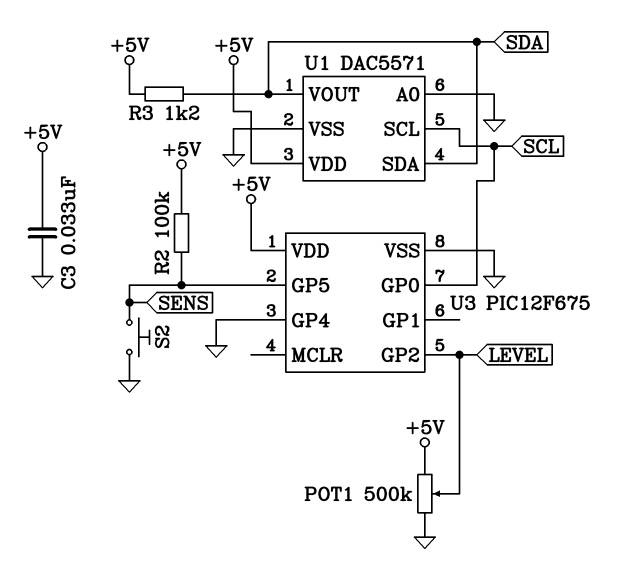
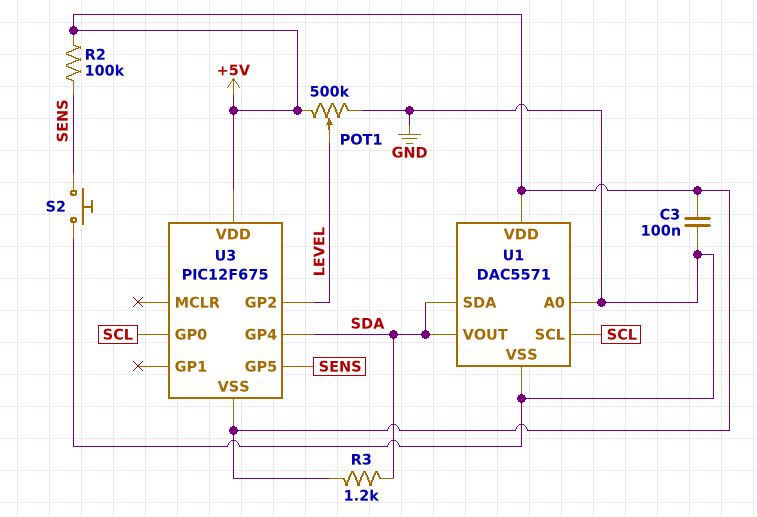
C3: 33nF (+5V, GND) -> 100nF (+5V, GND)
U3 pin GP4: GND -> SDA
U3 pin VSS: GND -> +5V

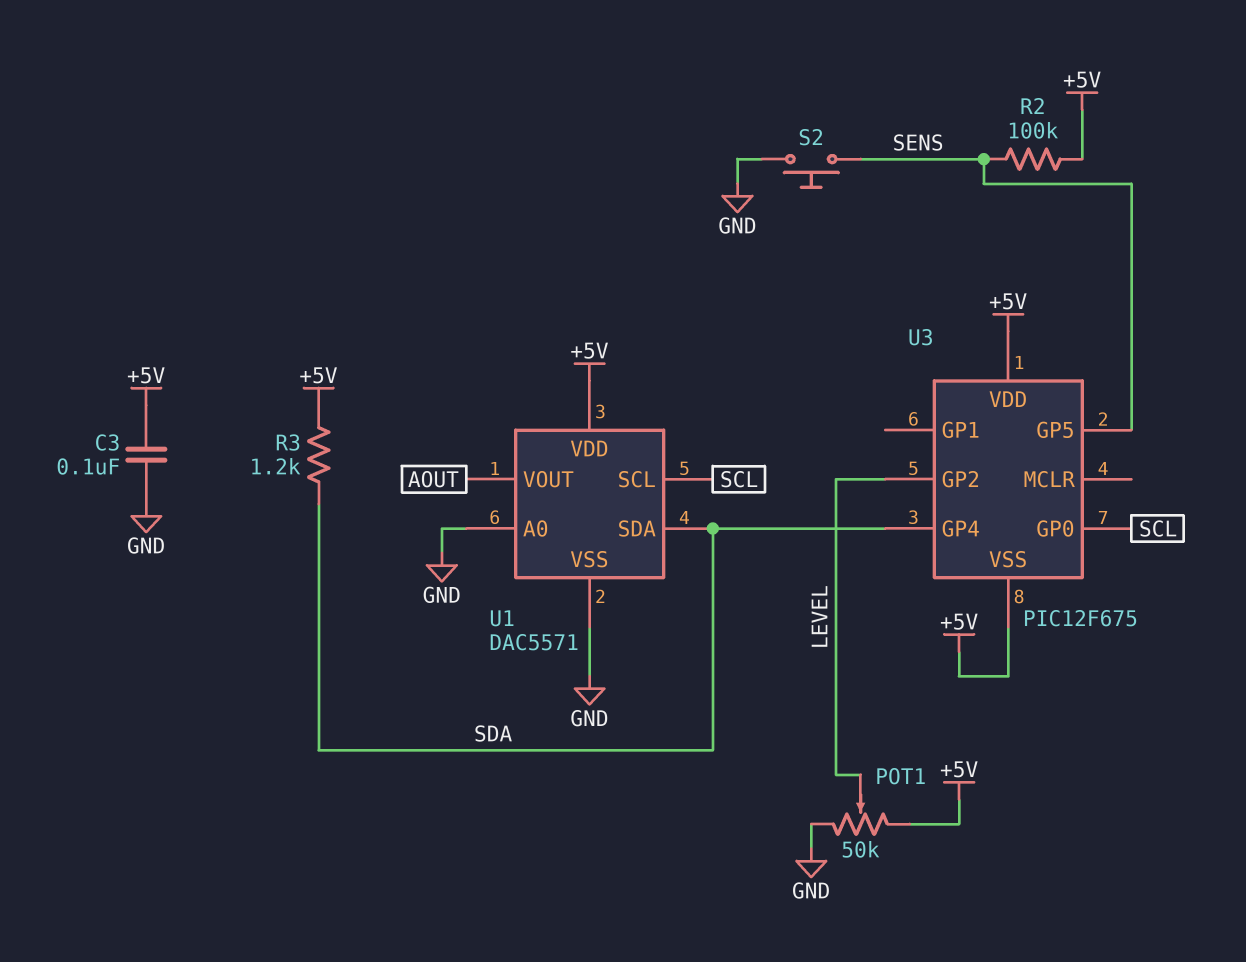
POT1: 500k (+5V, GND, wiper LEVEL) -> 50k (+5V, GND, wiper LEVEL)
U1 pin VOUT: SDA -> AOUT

## REQUIRED WORK
Write out again only the lines from the line that contains "U3 pin VSS: GND -> +5V" through the last line of the records, both ends included, without any of the pictures.

## RESULT FOR THIS EXERCISE
U3 pin VSS: GND -> +5V

POT1: 500k (+5V, GND, wiper LEVEL) -> 50k (+5V, GND, wiper LEVEL)
U1 pin VOUT: SDA -> AOUT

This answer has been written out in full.